> **The task**:
Scan the material for the word "yellow" and return every matching line.

> **Extracted entries**:
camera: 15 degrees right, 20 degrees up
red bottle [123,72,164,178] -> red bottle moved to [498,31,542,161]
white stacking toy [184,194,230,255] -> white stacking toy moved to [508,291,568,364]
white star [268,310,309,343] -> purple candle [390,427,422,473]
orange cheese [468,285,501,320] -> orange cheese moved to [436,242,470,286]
* * *
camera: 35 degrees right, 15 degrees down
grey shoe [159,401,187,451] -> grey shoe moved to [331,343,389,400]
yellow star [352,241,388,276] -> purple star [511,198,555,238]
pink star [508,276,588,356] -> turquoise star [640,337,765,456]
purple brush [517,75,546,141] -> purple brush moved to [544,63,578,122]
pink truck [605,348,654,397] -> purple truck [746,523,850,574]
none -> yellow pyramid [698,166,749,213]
...
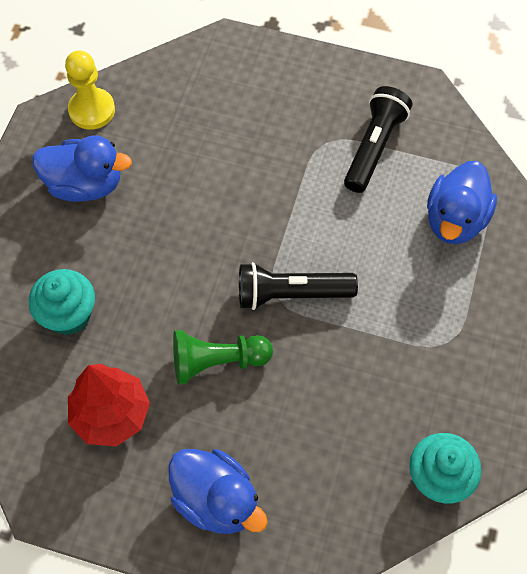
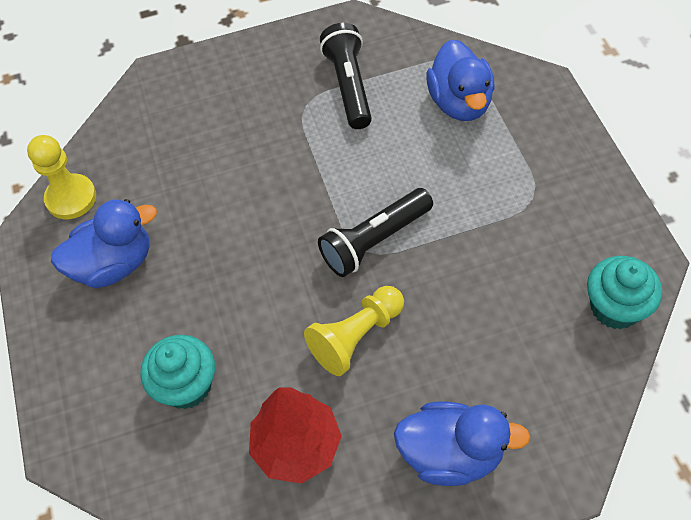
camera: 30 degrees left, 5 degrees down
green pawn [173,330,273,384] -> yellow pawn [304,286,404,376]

> **Output of the exercise**:
yellow star [352,241,388,276] -> purple star [511,198,555,238]
none -> yellow pyramid [698,166,749,213]
green pawn [173,330,273,384] -> yellow pawn [304,286,404,376]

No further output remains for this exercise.